'''

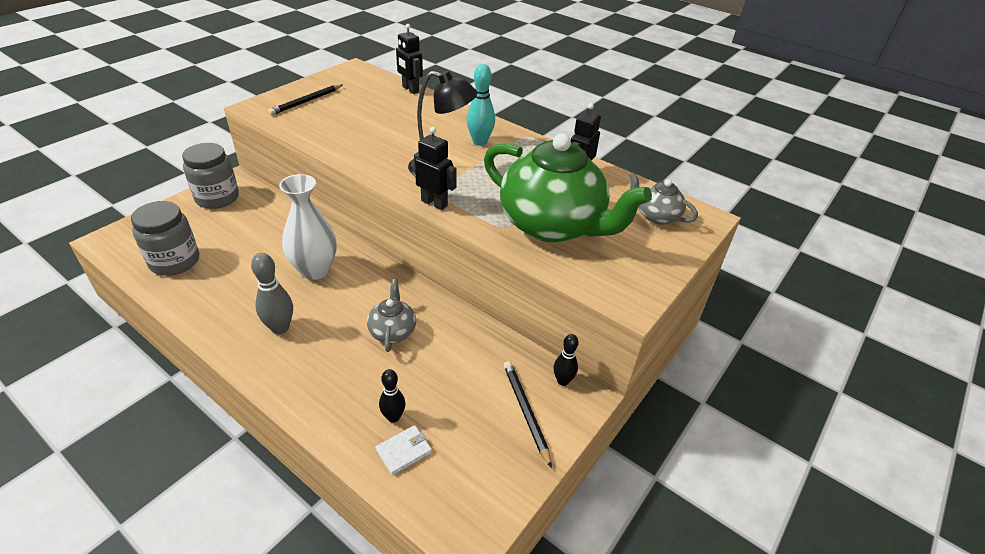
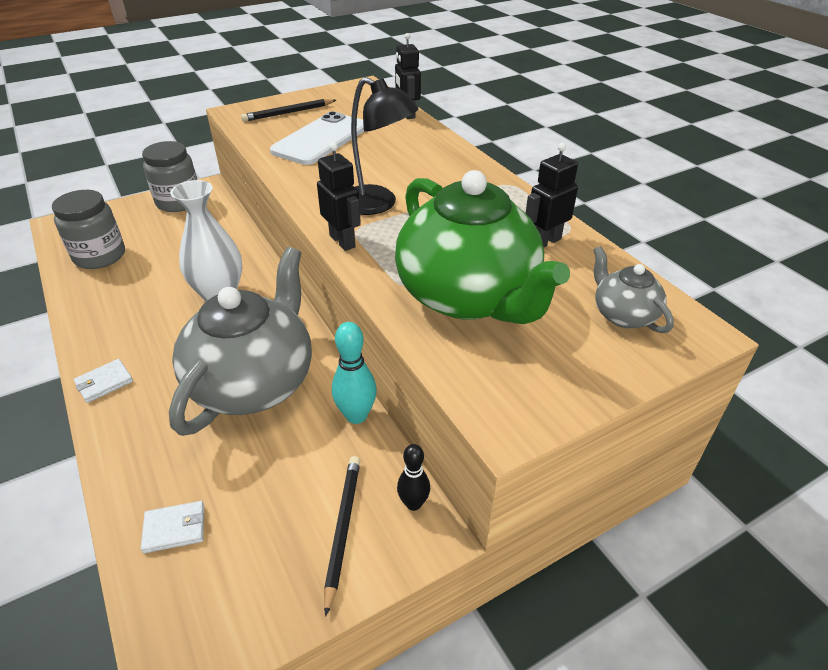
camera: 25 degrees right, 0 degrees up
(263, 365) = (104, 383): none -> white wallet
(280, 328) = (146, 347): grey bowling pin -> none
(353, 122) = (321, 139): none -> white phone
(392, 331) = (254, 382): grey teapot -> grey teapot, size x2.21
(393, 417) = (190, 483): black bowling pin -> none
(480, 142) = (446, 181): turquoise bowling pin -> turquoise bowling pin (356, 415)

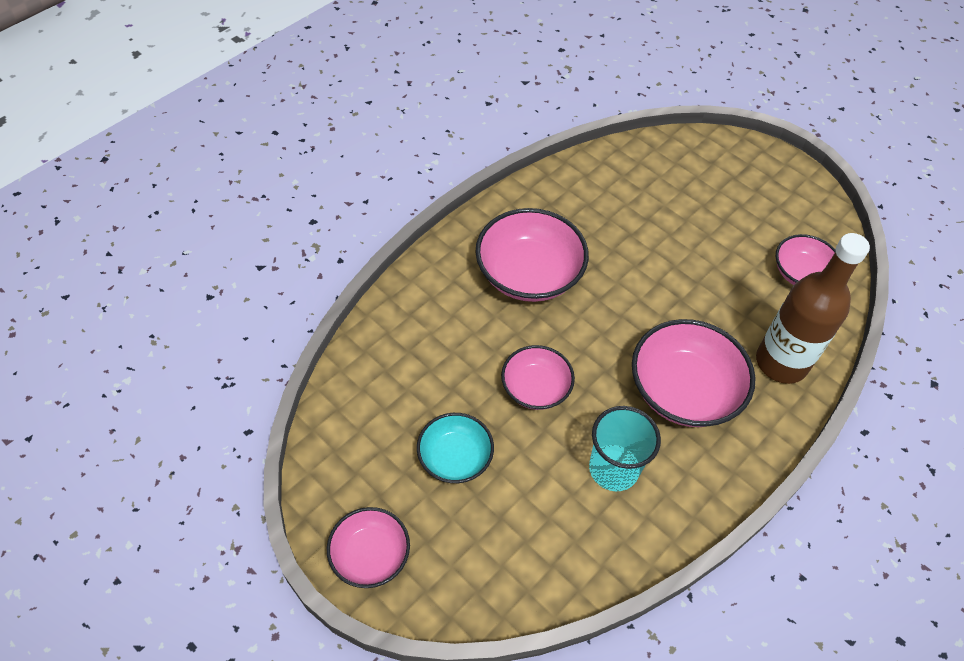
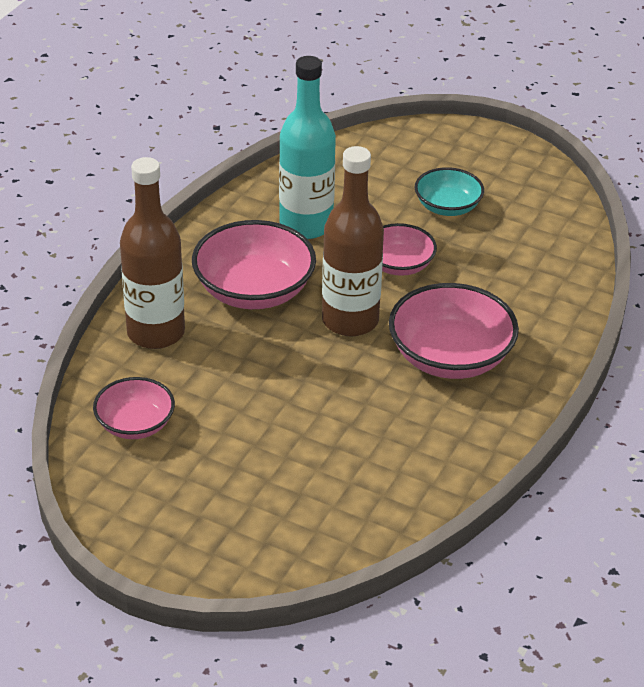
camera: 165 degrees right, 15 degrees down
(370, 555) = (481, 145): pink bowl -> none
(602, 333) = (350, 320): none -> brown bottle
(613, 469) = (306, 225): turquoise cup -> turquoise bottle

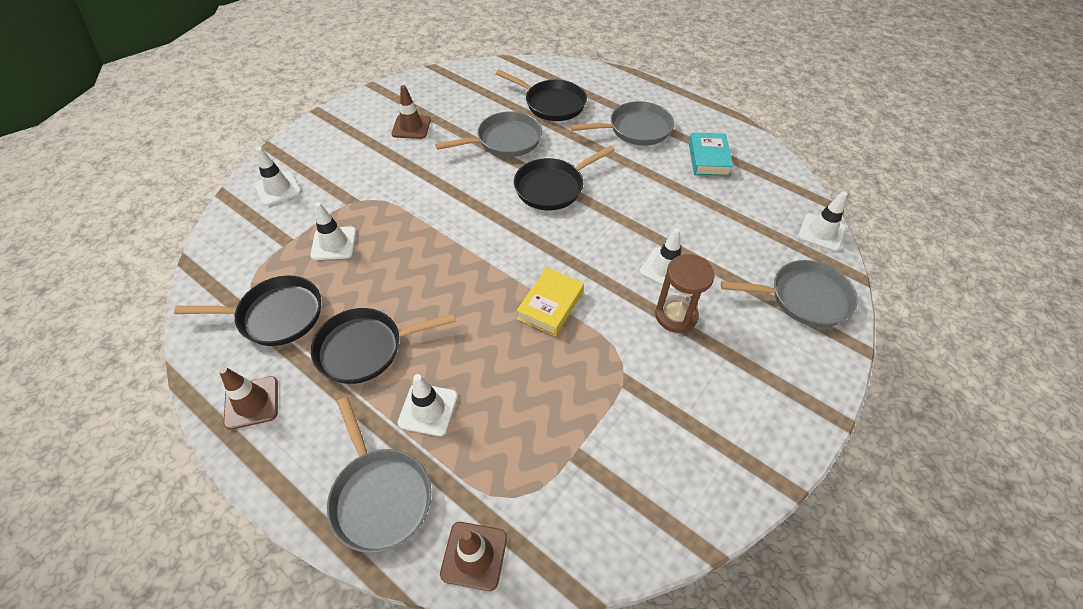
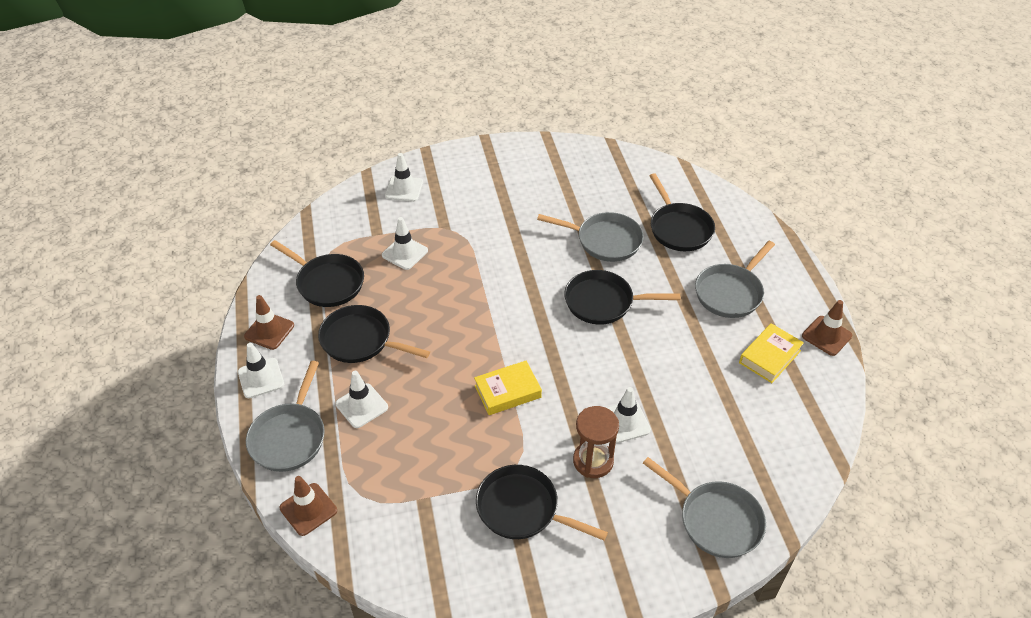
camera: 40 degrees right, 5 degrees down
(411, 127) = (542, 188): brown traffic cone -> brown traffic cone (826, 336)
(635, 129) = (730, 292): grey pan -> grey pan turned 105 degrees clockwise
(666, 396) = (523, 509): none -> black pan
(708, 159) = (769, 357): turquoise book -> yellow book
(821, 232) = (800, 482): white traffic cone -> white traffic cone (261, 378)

'''

Using the listing above, list every line in which the string "camera" occurs.

camera: 25 degrees right, 0 degrees up
camera: 165 degrees right, 15 degrees down
camera: 40 degrees right, 5 degrees down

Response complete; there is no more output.